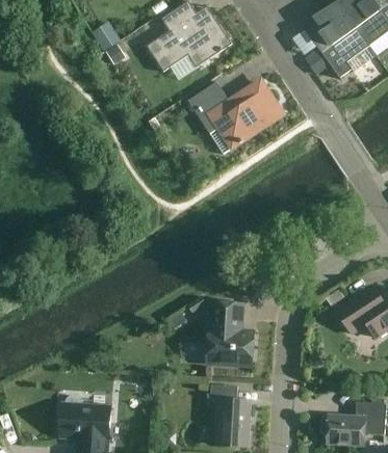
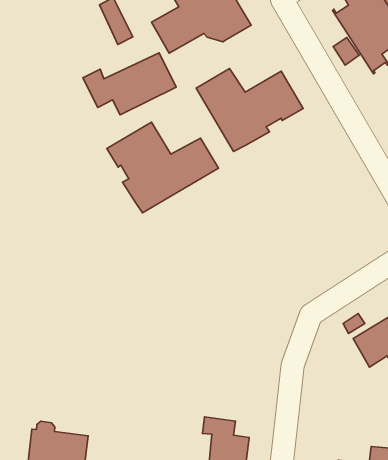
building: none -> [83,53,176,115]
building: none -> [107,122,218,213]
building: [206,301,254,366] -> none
+ + + + +
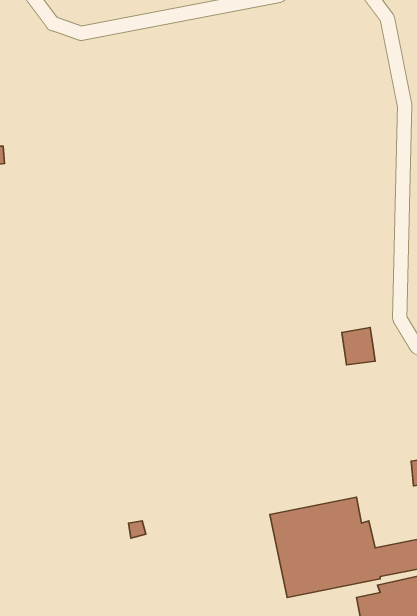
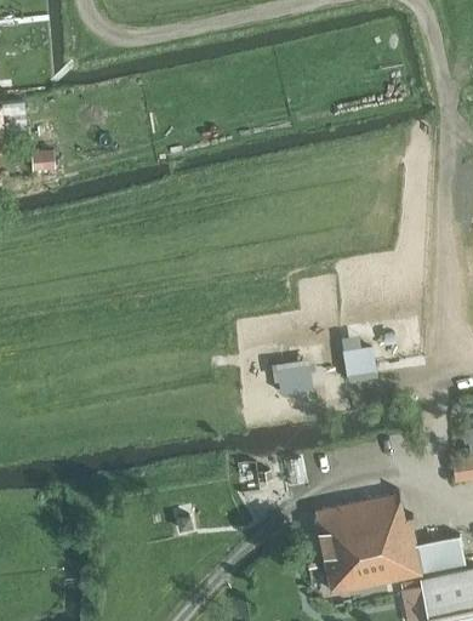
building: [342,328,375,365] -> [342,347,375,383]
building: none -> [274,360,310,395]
+ + + + +
**Task to complete**
Your answer must be the lines above from the one containing "building: none -> [107,122,218,213]" to the one containing "building: [206,301,254,366] -> none", both included, restated word for word.

**Finished exercise**
building: none -> [107,122,218,213]
building: [206,301,254,366] -> none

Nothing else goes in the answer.